* _RECORDS FOR PROCESSING_:
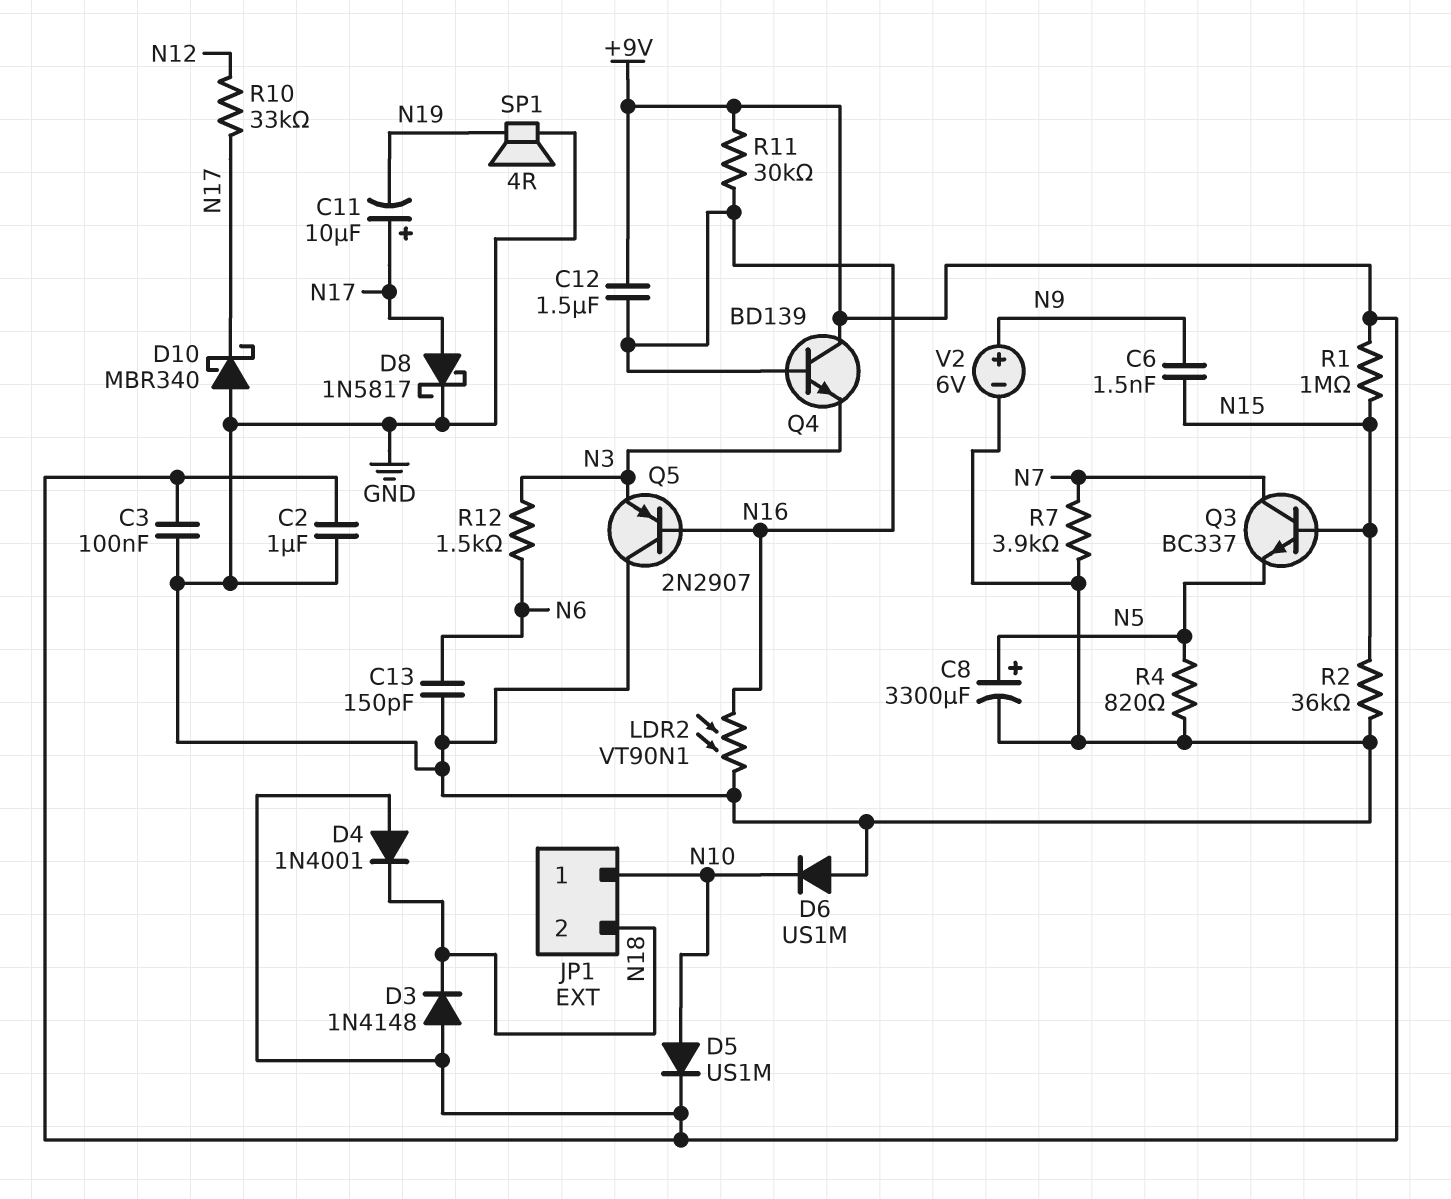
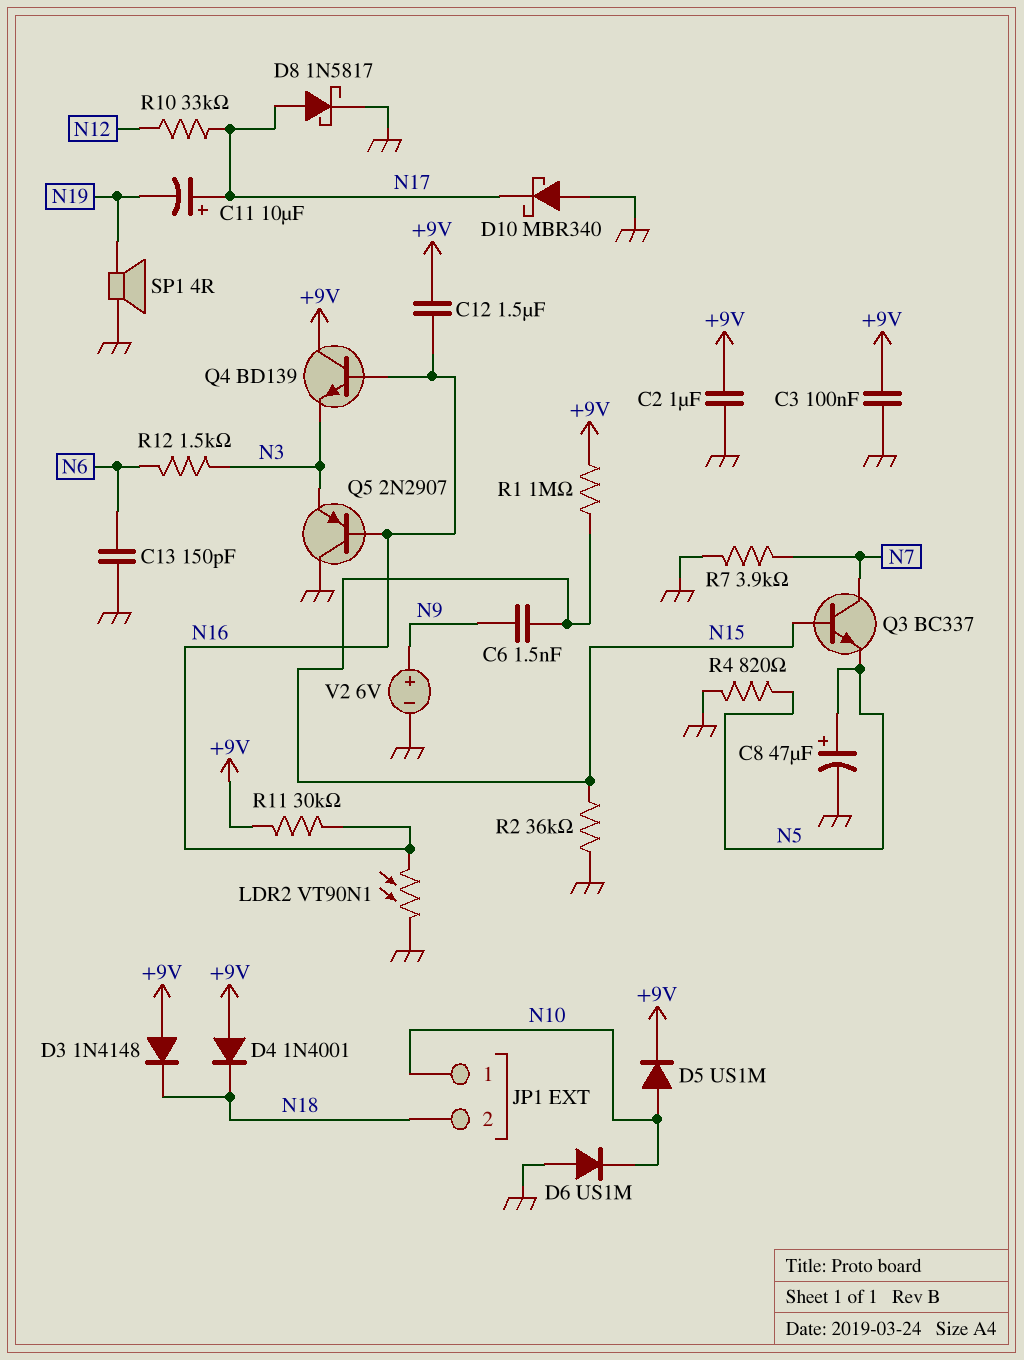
C8: 3300uF (plus N5, minus GND) -> 47uF (plus N5, minus GND)

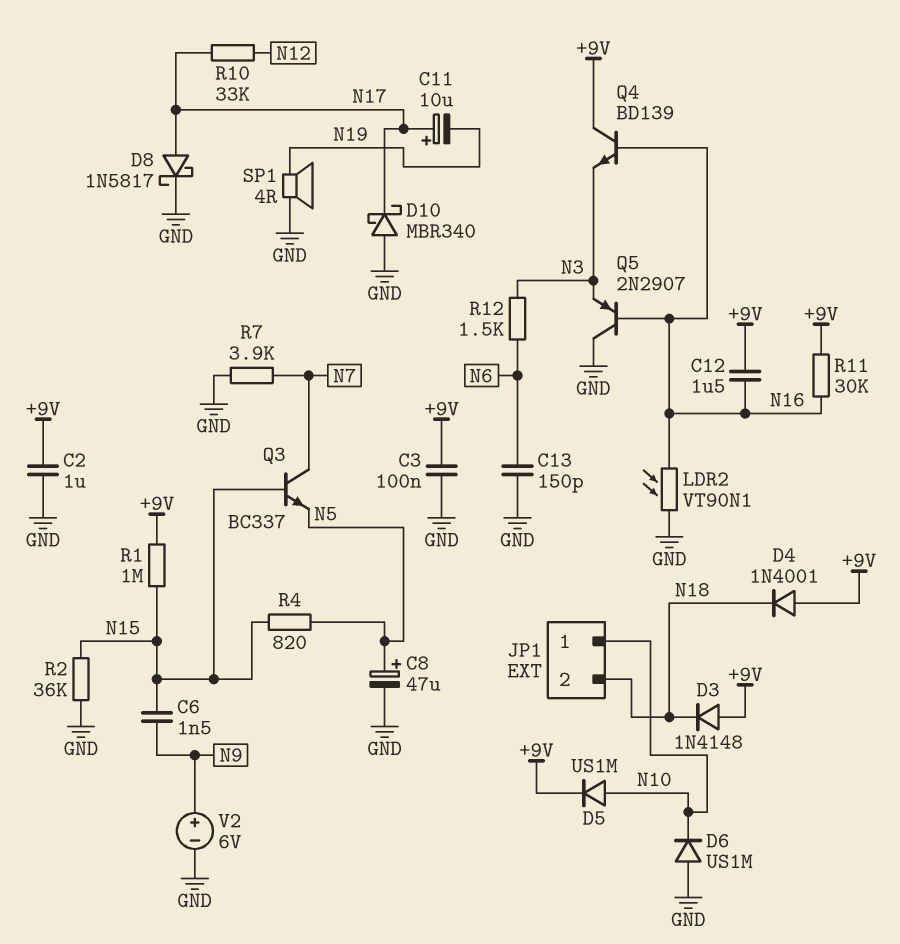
R4: 820 (GND, N5) -> 820 (N5, N15)

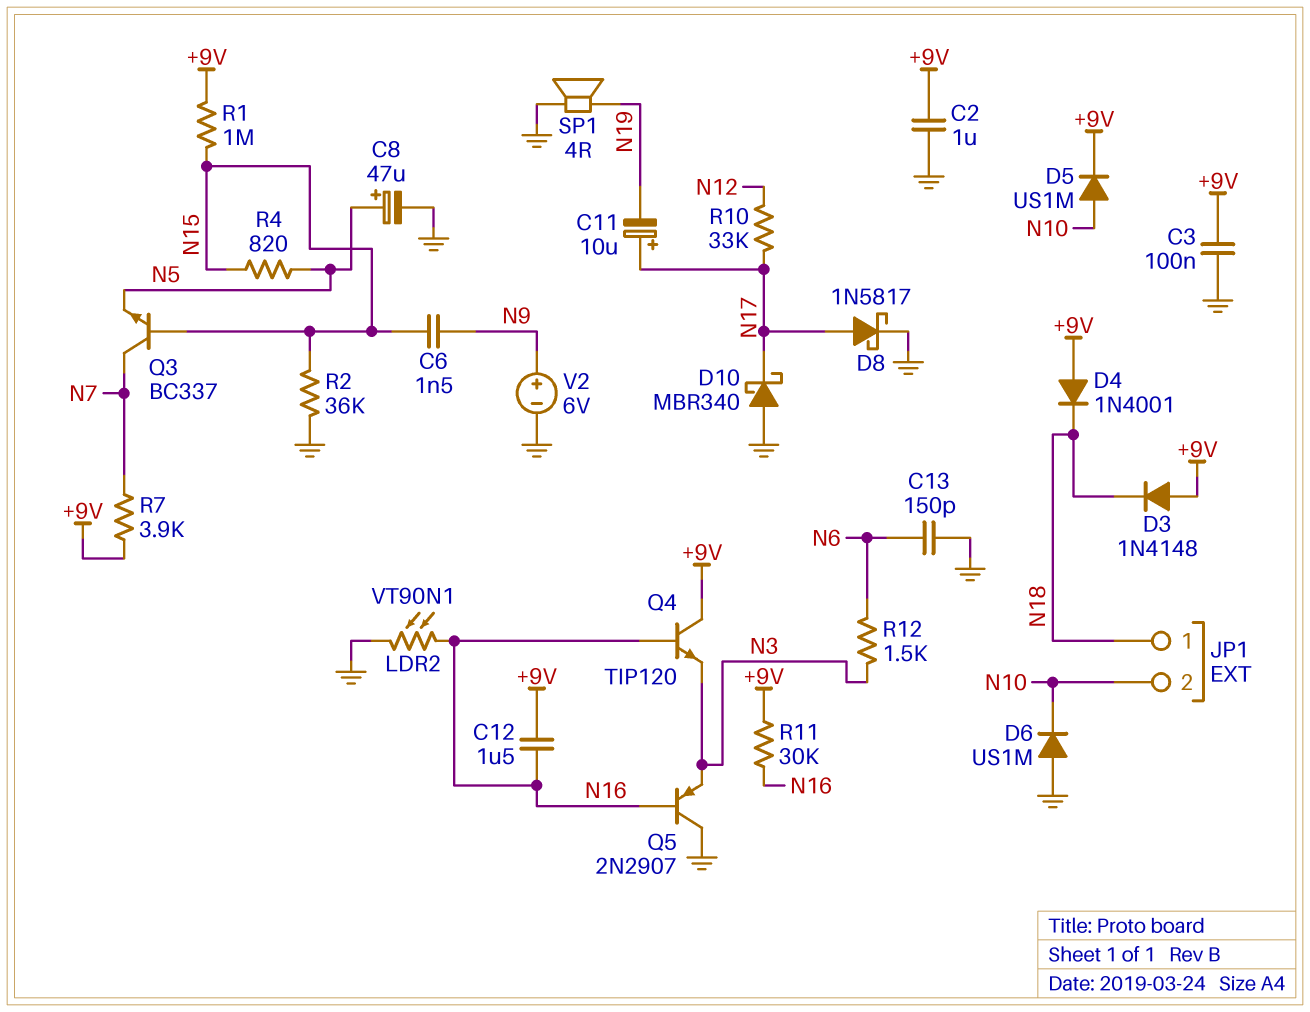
JP1 pin 1: N10 -> N18
JP1 pin 2: N18 -> N10
Q4: NPN BD139 (B N16, C +9V, E N3) -> NPN TIP120 (B N16, C +9V, E N3)
R7: 3.9k (GND, N7) -> 3.9k (+9V, N7)

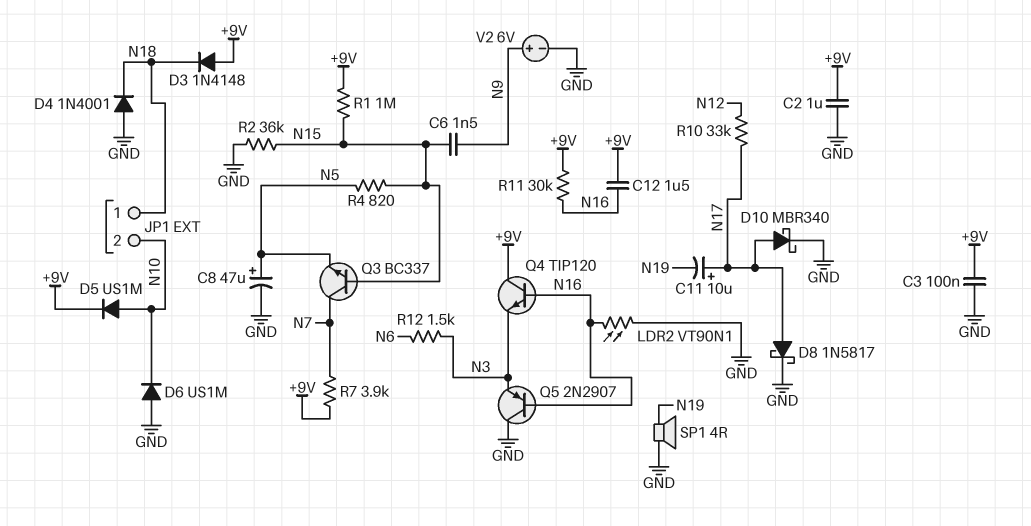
C13: 150pF (GND, N6) -> none
D4: diode 1N4001 (A +9V, K N18) -> diode 1N4001 (A GND, K N18)
D10: schottky MBR340 (A GND, K N17) -> schottky MBR340 (A N17, K GND)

* _ACTIVITY_: Word for word, repeat only the lines from the line containing "Q4: NPN BD139" through the end of the data, without any pictures.

* _SOLUTION_:
Q4: NPN BD139 (B N16, C +9V, E N3) -> NPN TIP120 (B N16, C +9V, E N3)
R7: 3.9k (GND, N7) -> 3.9k (+9V, N7)

C13: 150pF (GND, N6) -> none
D4: diode 1N4001 (A +9V, K N18) -> diode 1N4001 (A GND, K N18)
D10: schottky MBR340 (A GND, K N17) -> schottky MBR340 (A N17, K GND)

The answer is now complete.